(Beginning of Available data)

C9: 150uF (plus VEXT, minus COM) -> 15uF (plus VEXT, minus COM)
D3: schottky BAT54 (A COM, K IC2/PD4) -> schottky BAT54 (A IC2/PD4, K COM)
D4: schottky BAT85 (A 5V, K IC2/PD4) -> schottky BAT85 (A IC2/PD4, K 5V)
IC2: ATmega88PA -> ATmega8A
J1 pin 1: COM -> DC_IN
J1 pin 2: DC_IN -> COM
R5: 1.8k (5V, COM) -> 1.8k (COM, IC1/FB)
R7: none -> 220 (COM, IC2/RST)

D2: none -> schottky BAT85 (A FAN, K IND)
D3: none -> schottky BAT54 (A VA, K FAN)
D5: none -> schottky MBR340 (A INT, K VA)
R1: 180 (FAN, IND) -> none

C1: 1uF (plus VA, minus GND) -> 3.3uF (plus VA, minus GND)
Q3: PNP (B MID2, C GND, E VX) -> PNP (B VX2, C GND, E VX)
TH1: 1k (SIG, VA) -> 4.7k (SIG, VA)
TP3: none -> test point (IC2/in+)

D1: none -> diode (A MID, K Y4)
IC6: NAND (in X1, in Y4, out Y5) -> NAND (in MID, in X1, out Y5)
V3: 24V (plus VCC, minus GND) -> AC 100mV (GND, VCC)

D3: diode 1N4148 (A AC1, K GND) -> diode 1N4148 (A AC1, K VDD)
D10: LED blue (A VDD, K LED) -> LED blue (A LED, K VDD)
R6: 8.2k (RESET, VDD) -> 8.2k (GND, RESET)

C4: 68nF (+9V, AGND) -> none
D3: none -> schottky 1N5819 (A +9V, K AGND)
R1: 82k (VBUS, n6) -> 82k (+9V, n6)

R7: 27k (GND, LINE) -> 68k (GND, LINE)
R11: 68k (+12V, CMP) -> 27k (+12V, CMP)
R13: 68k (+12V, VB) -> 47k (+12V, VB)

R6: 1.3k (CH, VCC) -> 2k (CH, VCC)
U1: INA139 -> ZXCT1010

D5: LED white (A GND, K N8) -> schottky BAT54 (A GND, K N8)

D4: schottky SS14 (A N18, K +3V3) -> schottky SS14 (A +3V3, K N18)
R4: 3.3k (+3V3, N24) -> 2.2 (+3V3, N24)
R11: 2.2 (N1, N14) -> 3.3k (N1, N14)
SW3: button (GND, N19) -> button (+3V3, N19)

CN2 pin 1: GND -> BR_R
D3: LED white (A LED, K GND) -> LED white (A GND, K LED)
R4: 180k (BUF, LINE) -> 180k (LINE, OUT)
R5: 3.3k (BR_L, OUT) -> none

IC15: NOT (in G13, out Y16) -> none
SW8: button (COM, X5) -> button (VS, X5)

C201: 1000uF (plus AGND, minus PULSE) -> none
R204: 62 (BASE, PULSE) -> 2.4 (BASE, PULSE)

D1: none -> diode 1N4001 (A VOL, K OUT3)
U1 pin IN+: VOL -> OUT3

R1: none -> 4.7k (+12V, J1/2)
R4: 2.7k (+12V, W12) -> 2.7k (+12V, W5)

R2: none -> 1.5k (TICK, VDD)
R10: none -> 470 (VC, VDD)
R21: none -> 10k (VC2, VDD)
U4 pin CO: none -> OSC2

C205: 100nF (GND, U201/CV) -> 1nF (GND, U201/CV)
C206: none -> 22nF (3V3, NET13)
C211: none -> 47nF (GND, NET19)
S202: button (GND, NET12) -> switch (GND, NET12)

(End of Available data)

Write the data back out verbatim.

**Reply:**
C9: 150uF (plus VEXT, minus COM) -> 15uF (plus VEXT, minus COM)
D3: schottky BAT54 (A COM, K IC2/PD4) -> schottky BAT54 (A IC2/PD4, K COM)
D4: schottky BAT85 (A 5V, K IC2/PD4) -> schottky BAT85 (A IC2/PD4, K 5V)
IC2: ATmega88PA -> ATmega8A
J1 pin 1: COM -> DC_IN
J1 pin 2: DC_IN -> COM
R5: 1.8k (5V, COM) -> 1.8k (COM, IC1/FB)
R7: none -> 220 (COM, IC2/RST)

D2: none -> schottky BAT85 (A FAN, K IND)
D3: none -> schottky BAT54 (A VA, K FAN)
D5: none -> schottky MBR340 (A INT, K VA)
R1: 180 (FAN, IND) -> none

C1: 1uF (plus VA, minus GND) -> 3.3uF (plus VA, minus GND)
Q3: PNP (B MID2, C GND, E VX) -> PNP (B VX2, C GND, E VX)
TH1: 1k (SIG, VA) -> 4.7k (SIG, VA)
TP3: none -> test point (IC2/in+)

D1: none -> diode (A MID, K Y4)
IC6: NAND (in X1, in Y4, out Y5) -> NAND (in MID, in X1, out Y5)
V3: 24V (plus VCC, minus GND) -> AC 100mV (GND, VCC)

D3: diode 1N4148 (A AC1, K GND) -> diode 1N4148 (A AC1, K VDD)
D10: LED blue (A VDD, K LED) -> LED blue (A LED, K VDD)
R6: 8.2k (RESET, VDD) -> 8.2k (GND, RESET)

C4: 68nF (+9V, AGND) -> none
D3: none -> schottky 1N5819 (A +9V, K AGND)
R1: 82k (VBUS, n6) -> 82k (+9V, n6)

R7: 27k (GND, LINE) -> 68k (GND, LINE)
R11: 68k (+12V, CMP) -> 27k (+12V, CMP)
R13: 68k (+12V, VB) -> 47k (+12V, VB)

R6: 1.3k (CH, VCC) -> 2k (CH, VCC)
U1: INA139 -> ZXCT1010

D5: LED white (A GND, K N8) -> schottky BAT54 (A GND, K N8)

D4: schottky SS14 (A N18, K +3V3) -> schottky SS14 (A +3V3, K N18)
R4: 3.3k (+3V3, N24) -> 2.2 (+3V3, N24)
R11: 2.2 (N1, N14) -> 3.3k (N1, N14)
SW3: button (GND, N19) -> button (+3V3, N19)

CN2 pin 1: GND -> BR_R
D3: LED white (A LED, K GND) -> LED white (A GND, K LED)
R4: 180k (BUF, LINE) -> 180k (LINE, OUT)
R5: 3.3k (BR_L, OUT) -> none

IC15: NOT (in G13, out Y16) -> none
SW8: button (COM, X5) -> button (VS, X5)

C201: 1000uF (plus AGND, minus PULSE) -> none
R204: 62 (BASE, PULSE) -> 2.4 (BASE, PULSE)

D1: none -> diode 1N4001 (A VOL, K OUT3)
U1 pin IN+: VOL -> OUT3

R1: none -> 4.7k (+12V, J1/2)
R4: 2.7k (+12V, W12) -> 2.7k (+12V, W5)

R2: none -> 1.5k (TICK, VDD)
R10: none -> 470 (VC, VDD)
R21: none -> 10k (VC2, VDD)
U4 pin CO: none -> OSC2

C205: 100nF (GND, U201/CV) -> 1nF (GND, U201/CV)
C206: none -> 22nF (3V3, NET13)
C211: none -> 47nF (GND, NET19)
S202: button (GND, NET12) -> switch (GND, NET12)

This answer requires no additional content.